» **TASK OBJECTIVE**: The records sit below. Return every line in them that holds the word "orange".

» **INPUT RECORDS**:

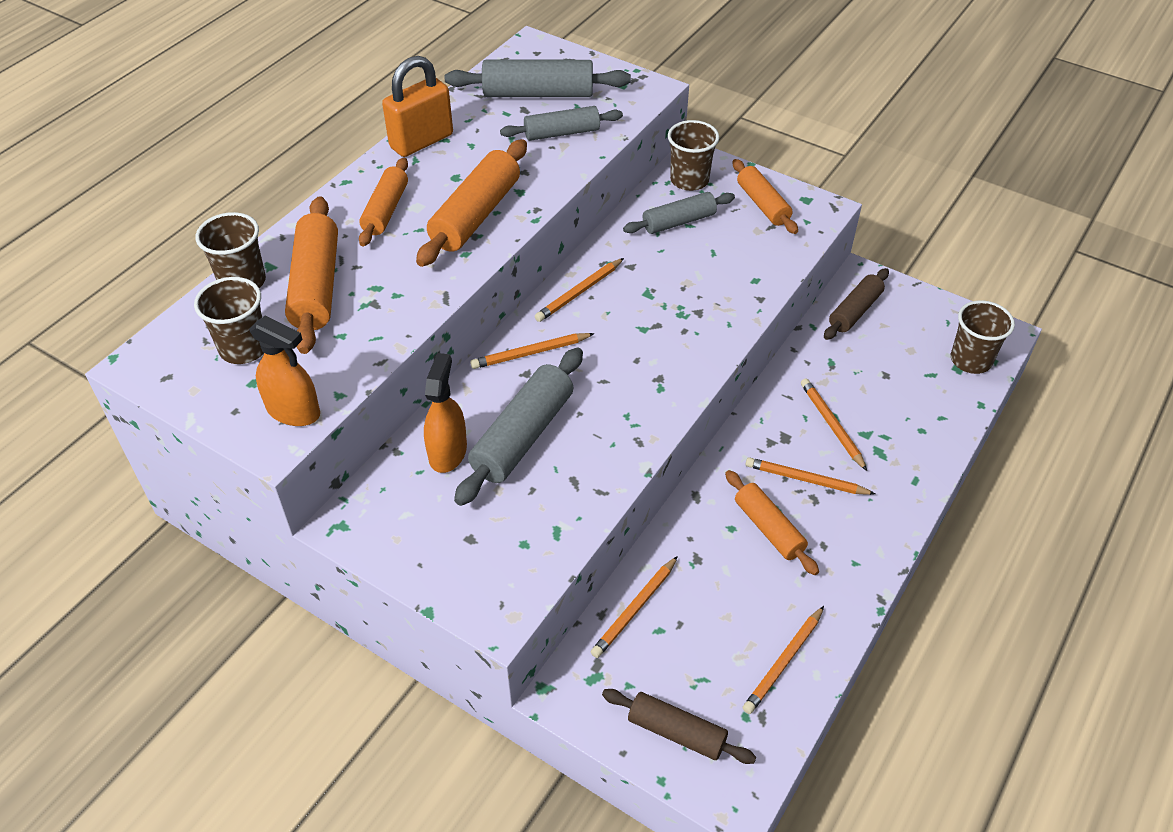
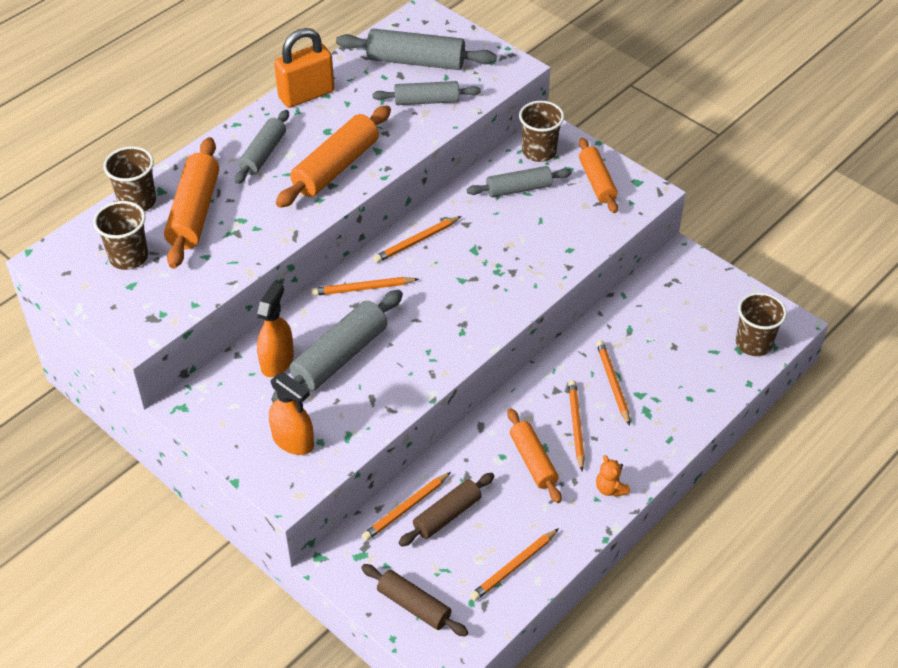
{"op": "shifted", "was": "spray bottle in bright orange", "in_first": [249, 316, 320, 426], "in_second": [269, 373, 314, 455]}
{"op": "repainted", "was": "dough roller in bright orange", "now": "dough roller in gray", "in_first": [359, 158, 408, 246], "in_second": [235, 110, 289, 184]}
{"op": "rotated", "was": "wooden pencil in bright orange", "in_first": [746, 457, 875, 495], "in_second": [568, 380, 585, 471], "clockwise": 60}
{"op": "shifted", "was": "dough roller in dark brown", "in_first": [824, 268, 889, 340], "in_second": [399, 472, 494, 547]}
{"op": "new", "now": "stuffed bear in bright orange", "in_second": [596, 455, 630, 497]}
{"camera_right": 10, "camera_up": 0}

» **OUTPUT OF THE TASK**:
{"op": "shifted", "was": "spray bottle in bright orange", "in_first": [249, 316, 320, 426], "in_second": [269, 373, 314, 455]}
{"op": "repainted", "was": "dough roller in bright orange", "now": "dough roller in gray", "in_first": [359, 158, 408, 246], "in_second": [235, 110, 289, 184]}
{"op": "rotated", "was": "wooden pencil in bright orange", "in_first": [746, 457, 875, 495], "in_second": [568, 380, 585, 471], "clockwise": 60}
{"op": "new", "now": "stuffed bear in bright orange", "in_second": [596, 455, 630, 497]}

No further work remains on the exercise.